Material provided –
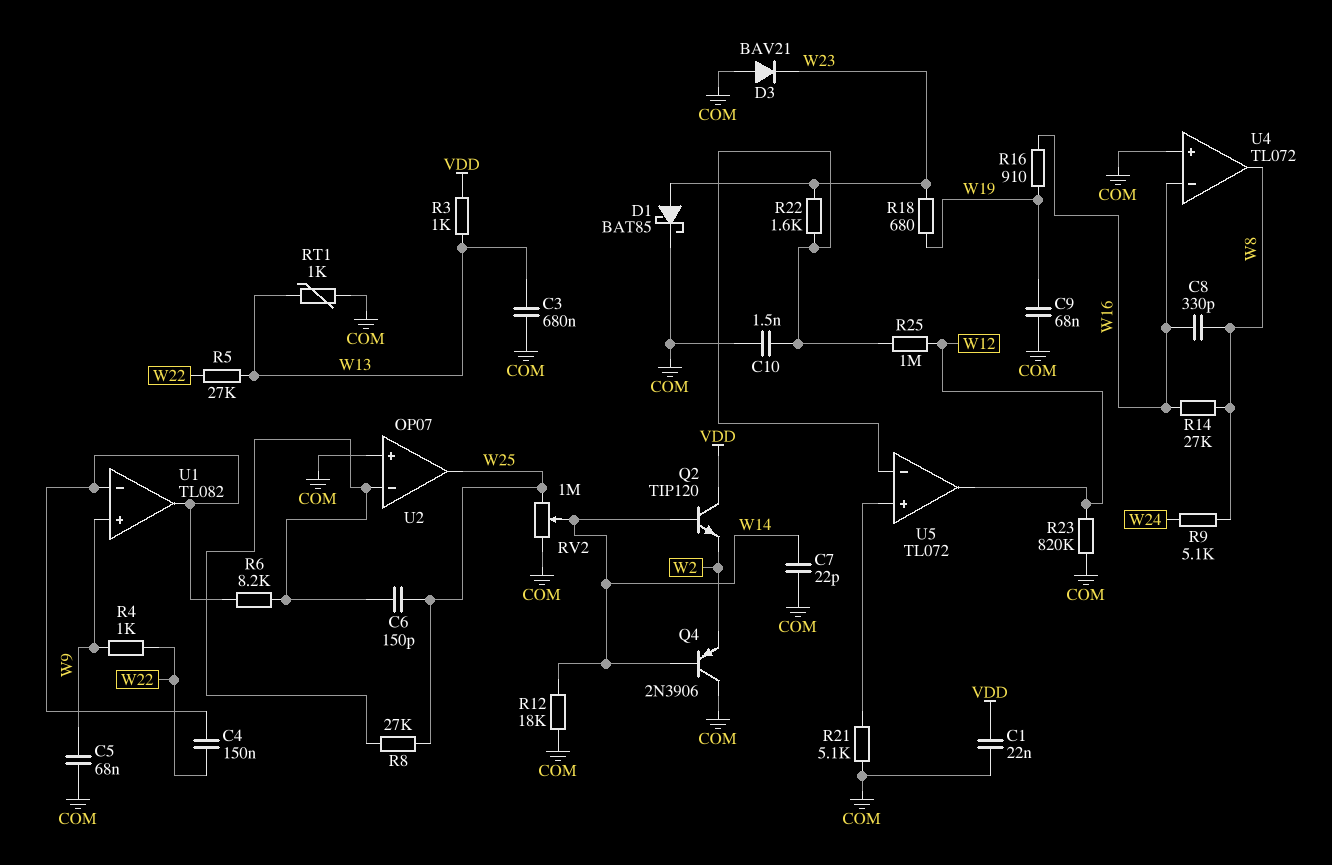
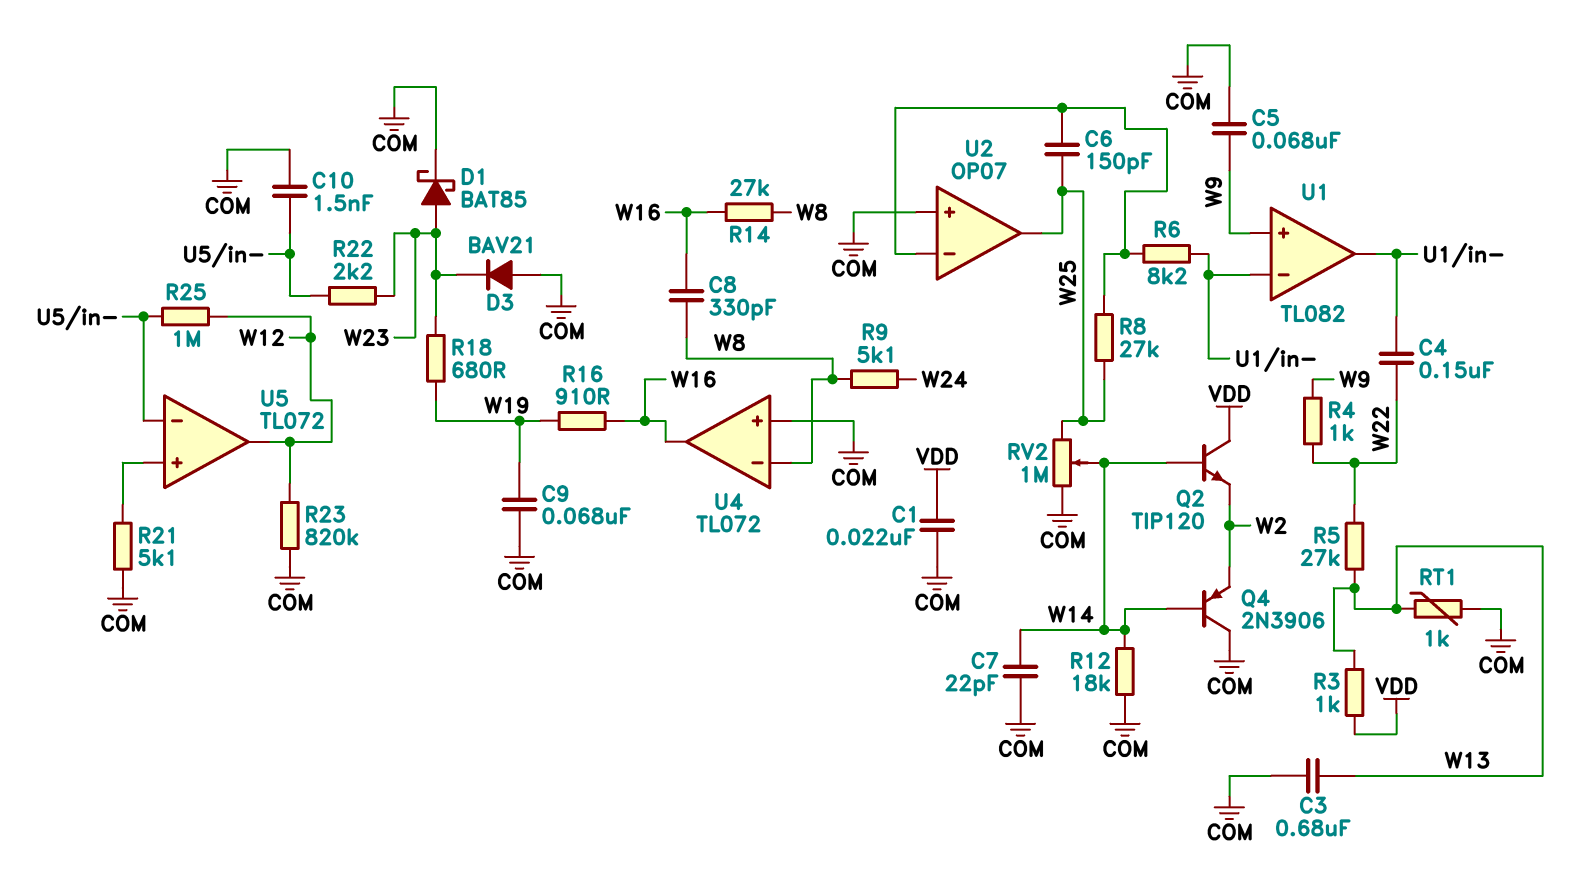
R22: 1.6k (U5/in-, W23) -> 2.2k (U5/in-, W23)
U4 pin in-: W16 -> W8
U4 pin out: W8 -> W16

==

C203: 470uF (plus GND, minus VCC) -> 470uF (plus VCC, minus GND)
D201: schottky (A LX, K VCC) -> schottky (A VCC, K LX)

Description of the task –
Copy out each line of the data above, exactly, if it lies between the line holding "C203: 470uF (plus" and the line holding "D201: schottky (A", inclusive; copy no other line.

Exercise answer –
C203: 470uF (plus GND, minus VCC) -> 470uF (plus VCC, minus GND)
D201: schottky (A LX, K VCC) -> schottky (A VCC, K LX)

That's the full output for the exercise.